Begin with the line holding "U1 pin GND: 0V -> +12V" and end with the last line of the records below. Set down exactly those lines and leave out every picture.

=== Exercise data ===

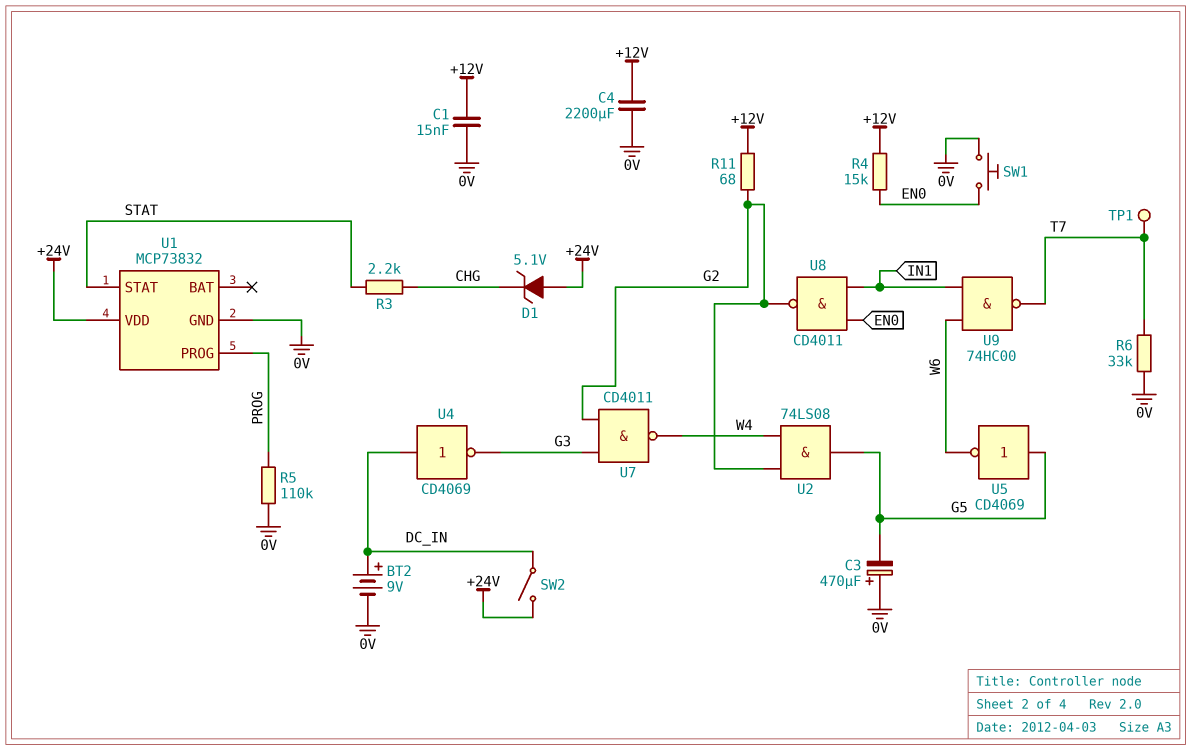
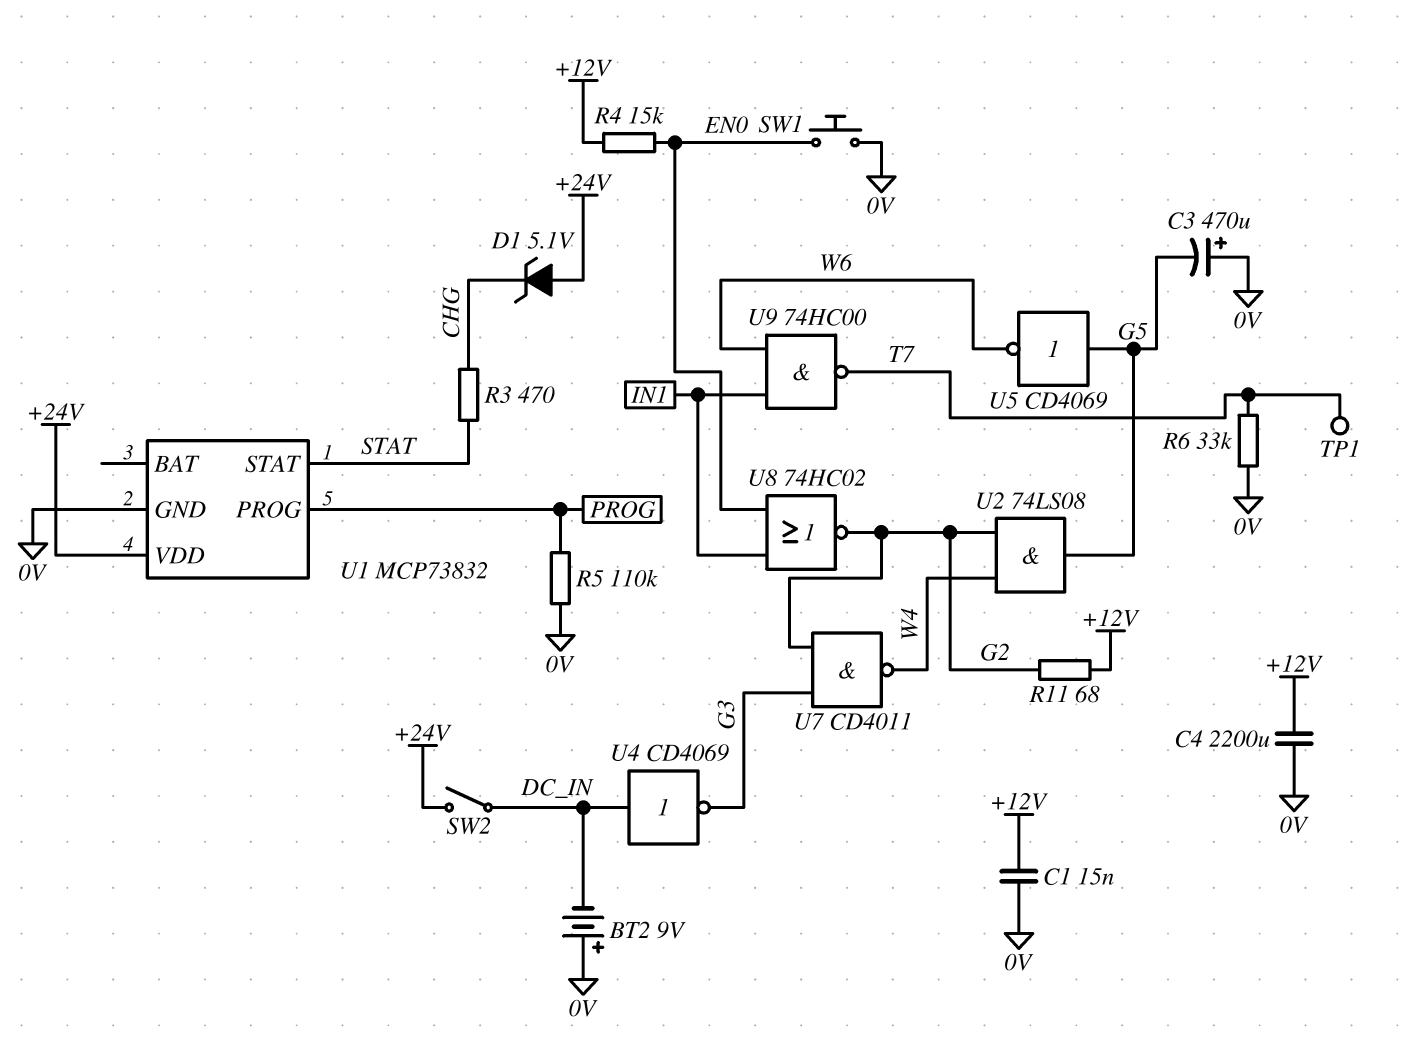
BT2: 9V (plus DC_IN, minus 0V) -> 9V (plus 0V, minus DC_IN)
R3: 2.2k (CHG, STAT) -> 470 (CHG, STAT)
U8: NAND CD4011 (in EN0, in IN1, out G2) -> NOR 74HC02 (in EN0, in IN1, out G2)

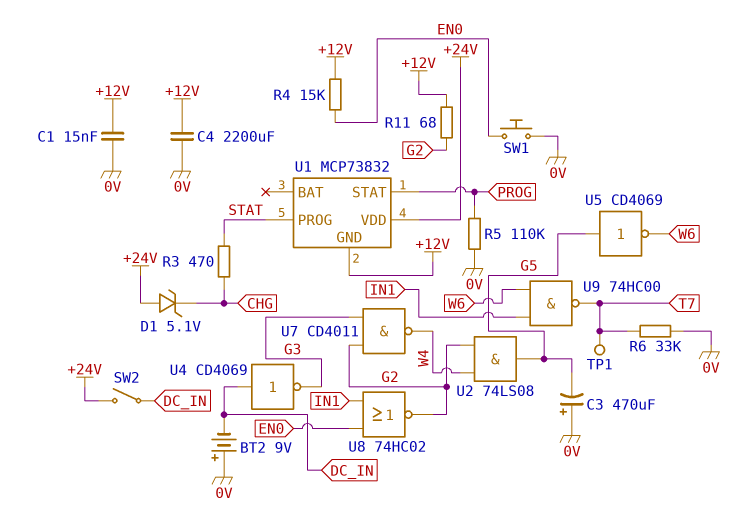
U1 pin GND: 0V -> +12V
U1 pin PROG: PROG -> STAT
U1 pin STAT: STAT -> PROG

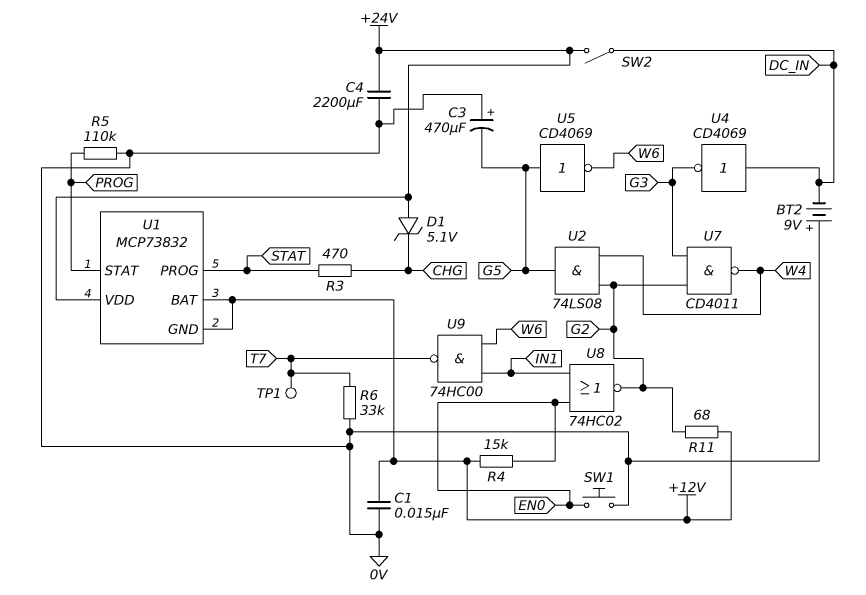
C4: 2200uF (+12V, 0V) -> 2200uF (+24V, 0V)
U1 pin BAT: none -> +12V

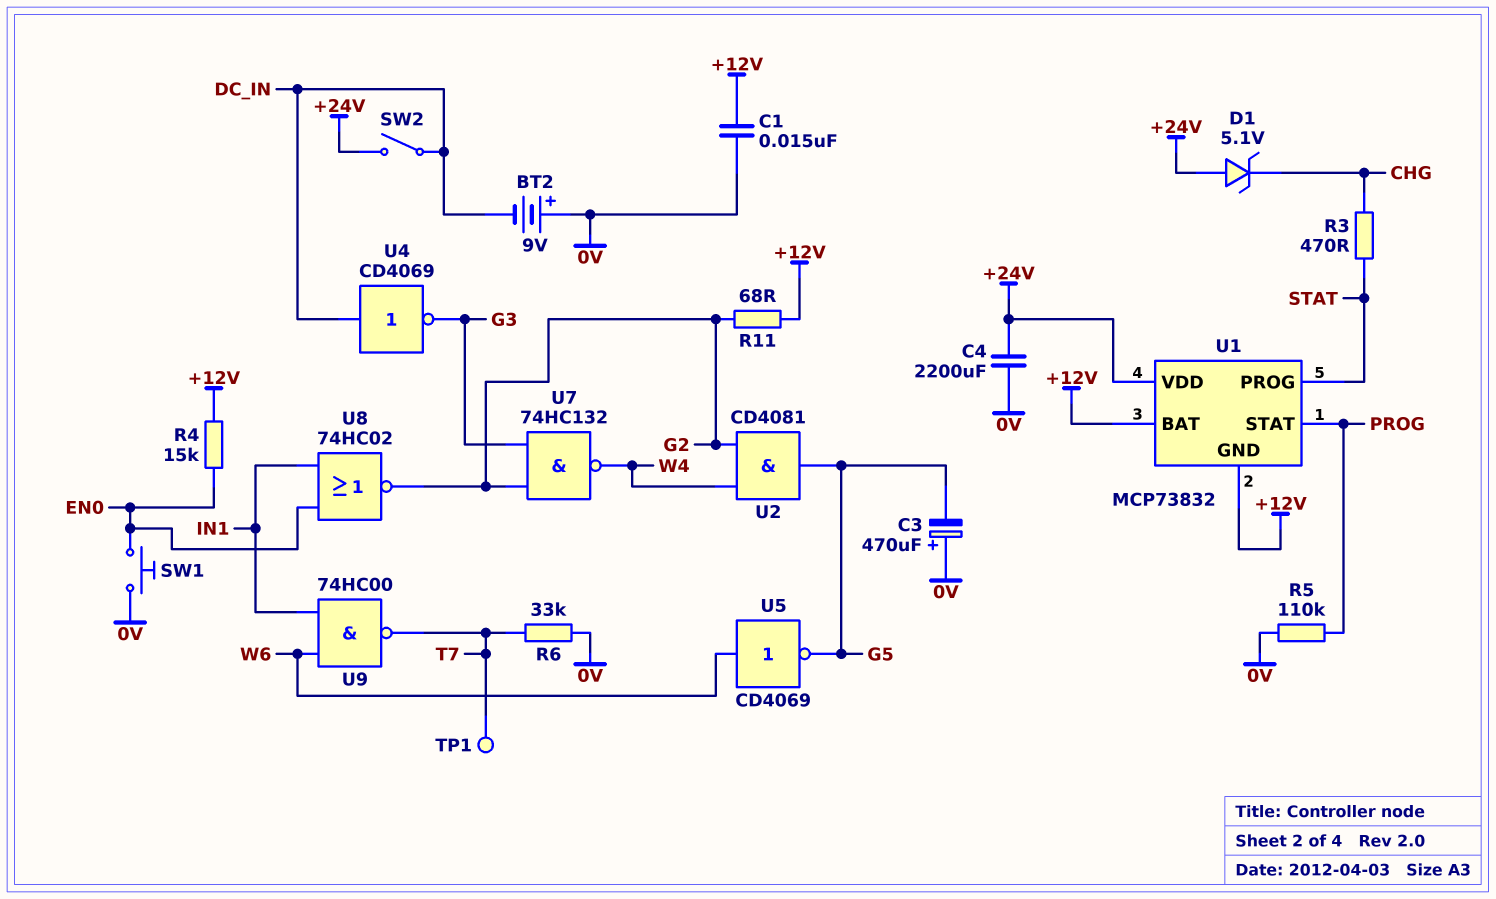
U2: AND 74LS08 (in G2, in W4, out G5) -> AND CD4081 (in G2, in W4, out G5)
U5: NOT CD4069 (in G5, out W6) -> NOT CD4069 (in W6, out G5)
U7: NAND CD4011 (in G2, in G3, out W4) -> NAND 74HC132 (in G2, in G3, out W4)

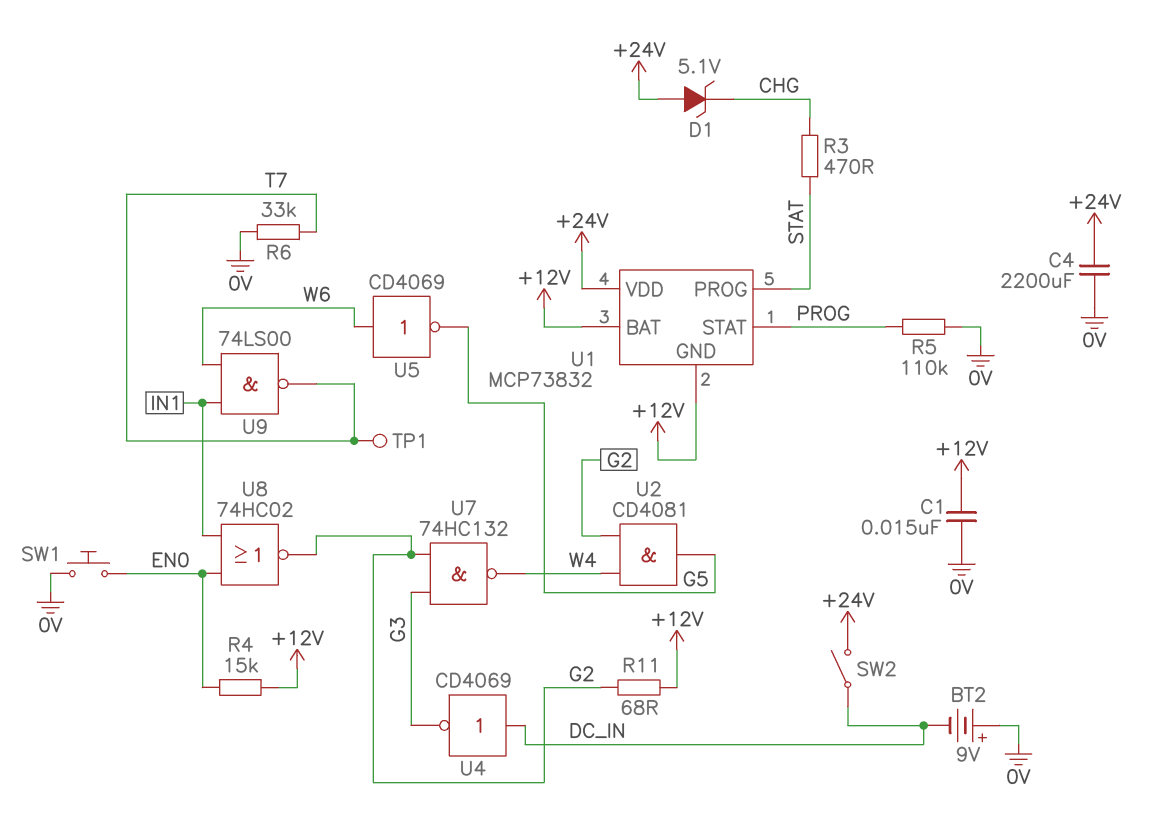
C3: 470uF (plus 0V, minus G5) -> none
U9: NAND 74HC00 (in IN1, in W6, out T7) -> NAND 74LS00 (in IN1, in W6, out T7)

===

== Completed exercise ==
U1 pin GND: 0V -> +12V
U1 pin PROG: PROG -> STAT
U1 pin STAT: STAT -> PROG

C4: 2200uF (+12V, 0V) -> 2200uF (+24V, 0V)
U1 pin BAT: none -> +12V

U2: AND 74LS08 (in G2, in W4, out G5) -> AND CD4081 (in G2, in W4, out G5)
U5: NOT CD4069 (in G5, out W6) -> NOT CD4069 (in W6, out G5)
U7: NAND CD4011 (in G2, in G3, out W4) -> NAND 74HC132 (in G2, in G3, out W4)

C3: 470uF (plus 0V, minus G5) -> none
U9: NAND 74HC00 (in IN1, in W6, out T7) -> NAND 74LS00 (in IN1, in W6, out T7)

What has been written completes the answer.